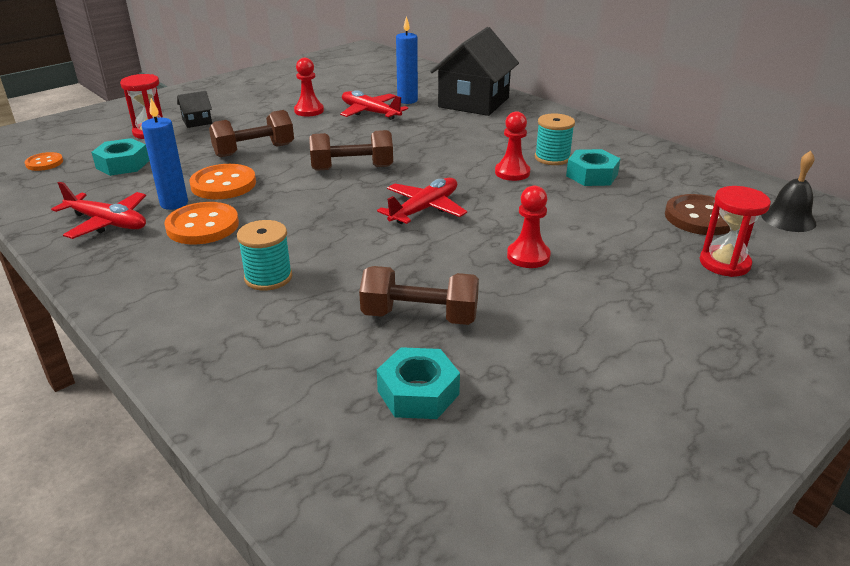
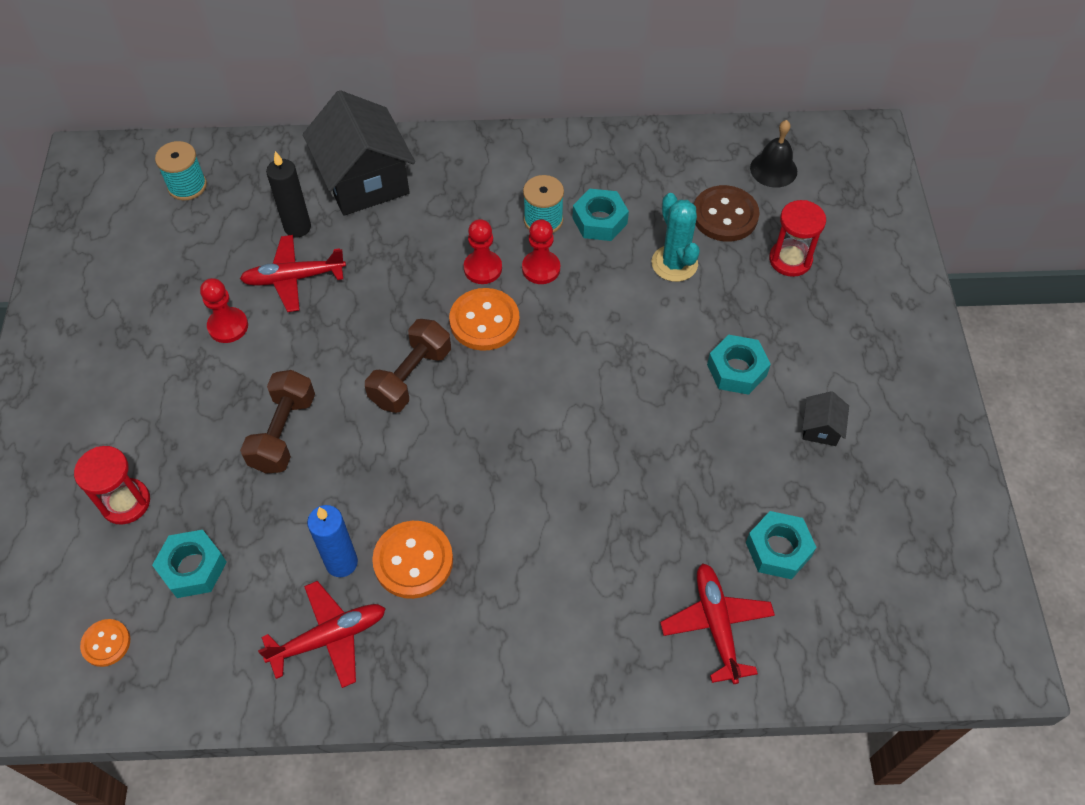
camera: 50 degrees left, 25 degrees up
(197, 121) = (142, 443): black house -> black house (821, 428)
(223, 184) = (339, 500): orange button -> orange button (484, 321)
(268, 277) = (553, 557): turquoise spool -> turquoise spool (187, 186)
(407, 100) = (297, 227): blue candle -> black candle
(420, 316) = (695, 489): brown dumbbell -> none
(424, 209) = (543, 377): red plane -> red plane (716, 625)
(528, 256) = (678, 364): red pawn -> red pawn (483, 268)
(570, 285) = (737, 370): none -> turquoise nut
(614, 216) = (674, 263): none -> turquoise cactus

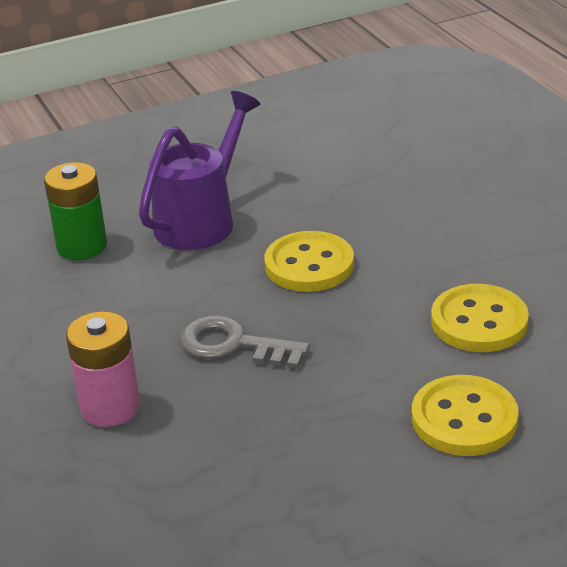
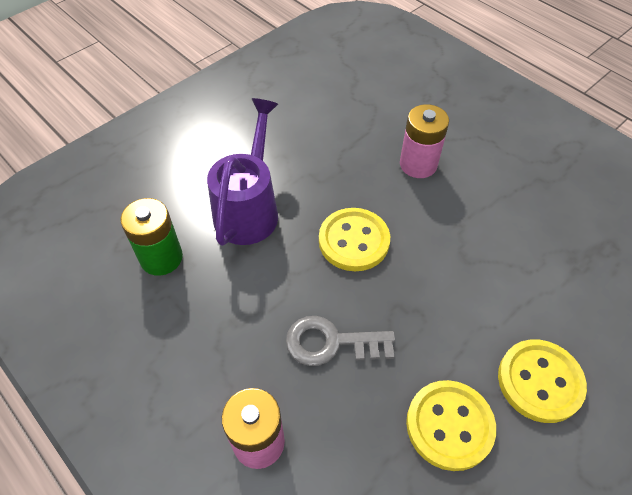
camera: 20 degrees left, 20 degrees up
(430, 209) = (418, 164): none -> pink battery
(479, 322) = (504, 274): yellow button -> yellow button (449, 425)

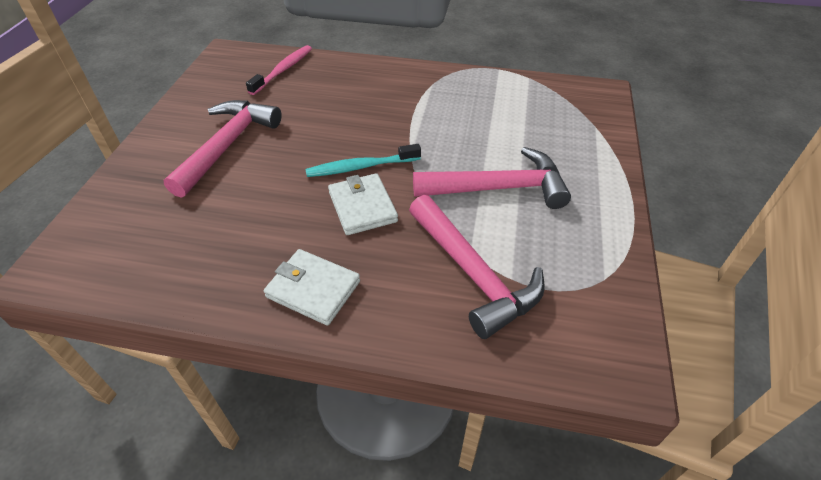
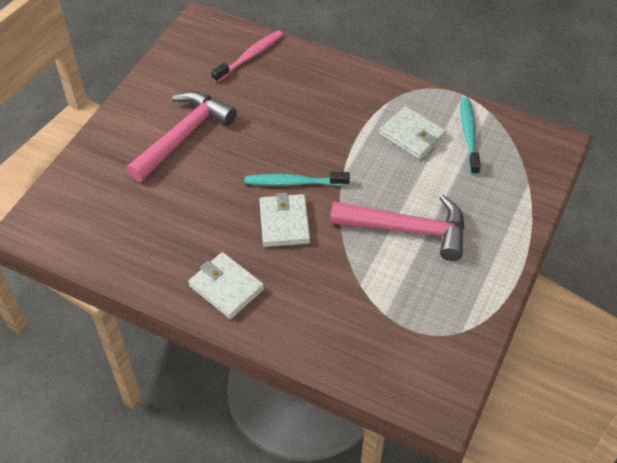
camera: 15 degrees right, 5 degrees up
(466, 107) = (412, 135): none -> white wallet
(473, 274) = (355, 304): pink hammer -> none
(520, 98) = (469, 135): none -> turquoise toothbrush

________________________

**PROBLEM REQUIREMENTS:** Omit the pictures. Repeat the rest of the data exactly.

**OUTPUT OF THE EXERCISE:**
camera: 50 degrees left, 25 degrees up
(197, 121) = (142, 443): black house -> black house (821, 428)
(223, 184) = (339, 500): orange button -> orange button (484, 321)
(268, 277) = (553, 557): turquoise spool -> turquoise spool (187, 186)
(407, 100) = (297, 227): blue candle -> black candle
(420, 316) = (695, 489): brown dumbbell -> none
(424, 209) = (543, 377): red plane -> red plane (716, 625)
(528, 256) = (678, 364): red pawn -> red pawn (483, 268)
(570, 285) = (737, 370): none -> turquoise nut
(614, 216) = (674, 263): none -> turquoise cactus

camera: 20 degrees left, 20 degrees up
(430, 209) = (418, 164): none -> pink battery
(479, 322) = (504, 274): yellow button -> yellow button (449, 425)

camera: 15 degrees right, 5 degrees up
(466, 107) = (412, 135): none -> white wallet
(473, 274) = (355, 304): pink hammer -> none
(520, 98) = (469, 135): none -> turquoise toothbrush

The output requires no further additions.